Data records: Begin

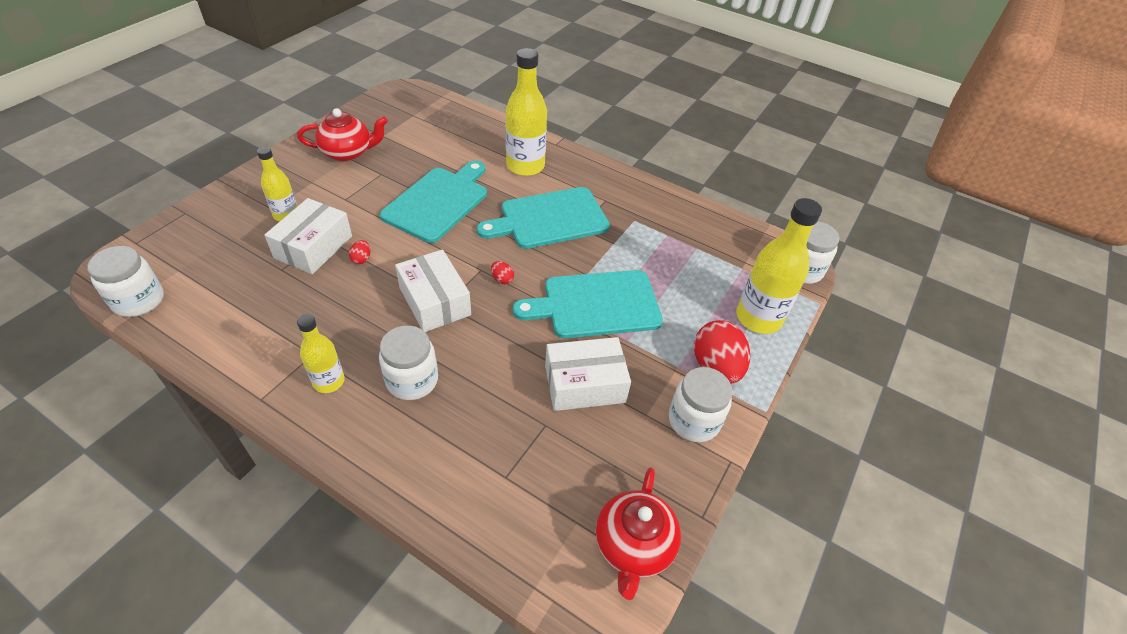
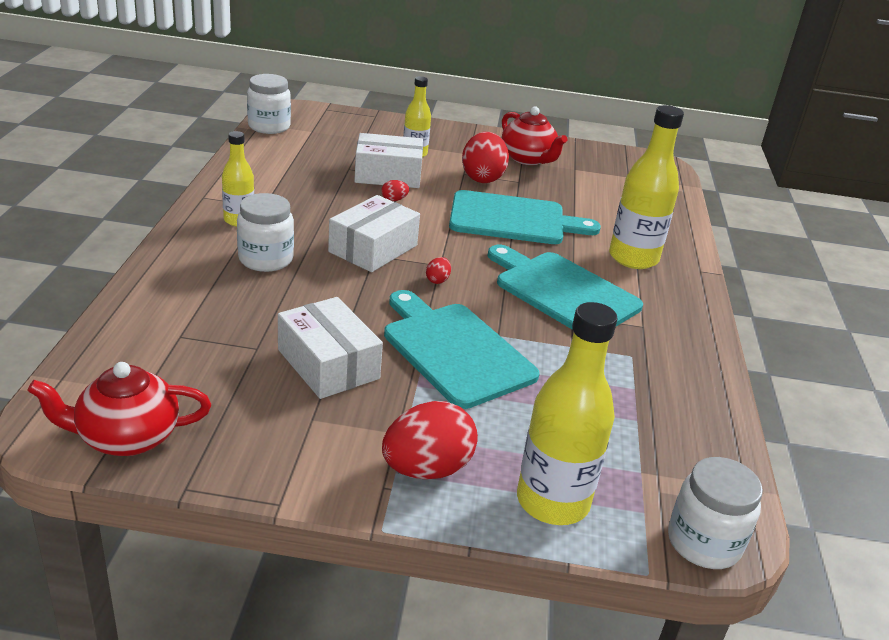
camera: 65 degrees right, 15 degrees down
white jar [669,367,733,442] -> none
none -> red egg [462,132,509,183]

Data records: End
Data records: Begin

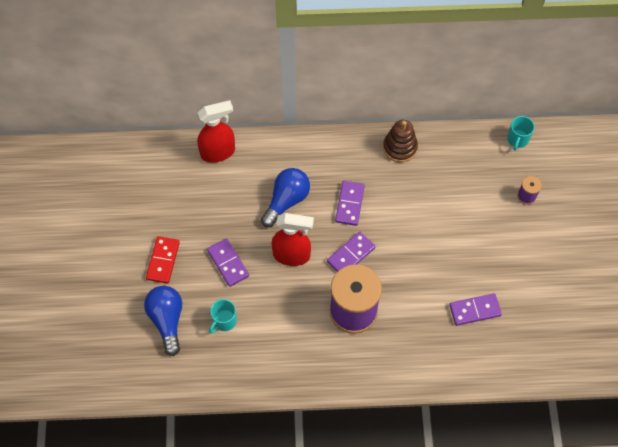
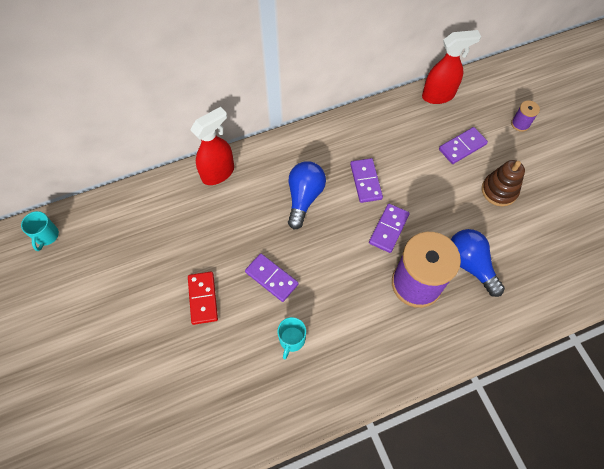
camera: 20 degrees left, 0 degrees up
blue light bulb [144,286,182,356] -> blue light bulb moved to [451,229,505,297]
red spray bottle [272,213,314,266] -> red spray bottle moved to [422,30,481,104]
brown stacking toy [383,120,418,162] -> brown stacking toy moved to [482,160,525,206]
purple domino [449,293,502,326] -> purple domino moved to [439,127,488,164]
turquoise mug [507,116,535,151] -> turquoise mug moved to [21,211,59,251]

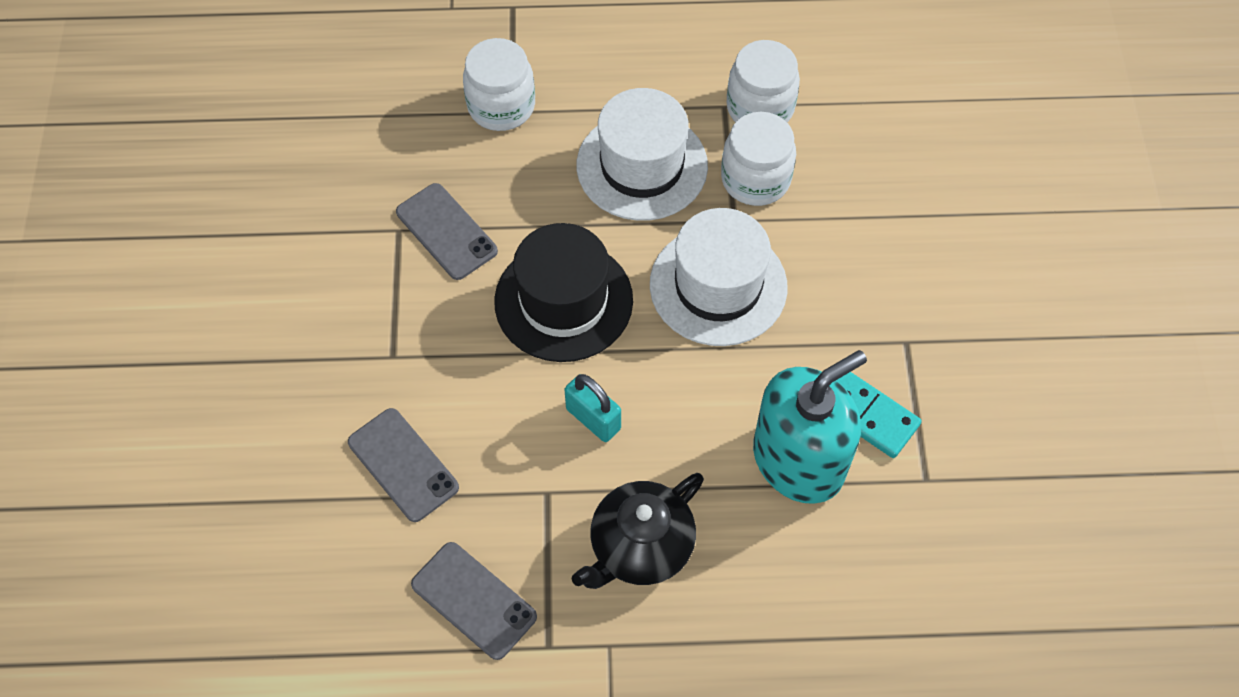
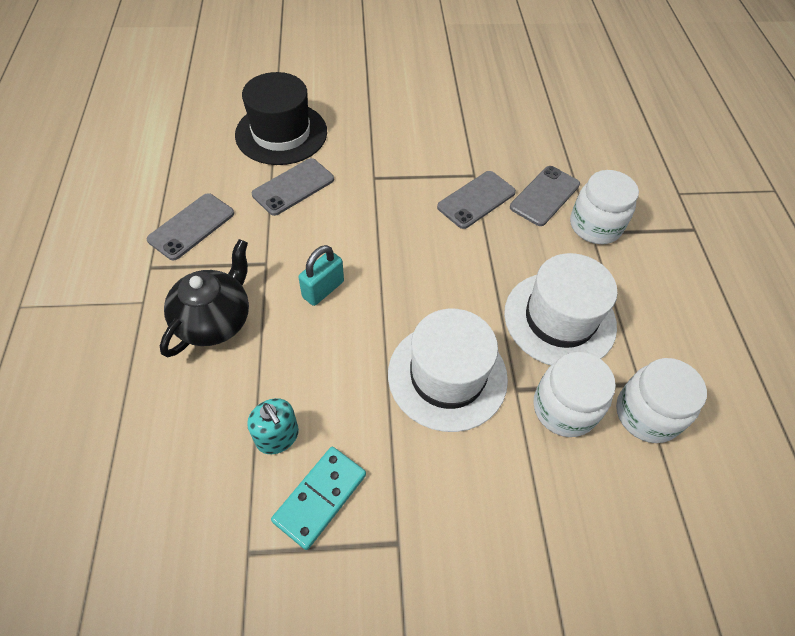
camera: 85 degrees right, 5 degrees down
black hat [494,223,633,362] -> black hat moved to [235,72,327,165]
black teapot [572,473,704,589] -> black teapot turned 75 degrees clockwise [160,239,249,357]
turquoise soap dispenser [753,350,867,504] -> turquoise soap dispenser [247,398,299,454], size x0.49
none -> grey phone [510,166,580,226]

Data records: End

Whatever else the listing above holds, retype exactly only the lines from the one containing "black hat [494,223,633,362]" to the one containing "none -> grey phone [510,166,580,226]", both ends kept.

black hat [494,223,633,362] -> black hat moved to [235,72,327,165]
black teapot [572,473,704,589] -> black teapot turned 75 degrees clockwise [160,239,249,357]
turquoise soap dispenser [753,350,867,504] -> turquoise soap dispenser [247,398,299,454], size x0.49
none -> grey phone [510,166,580,226]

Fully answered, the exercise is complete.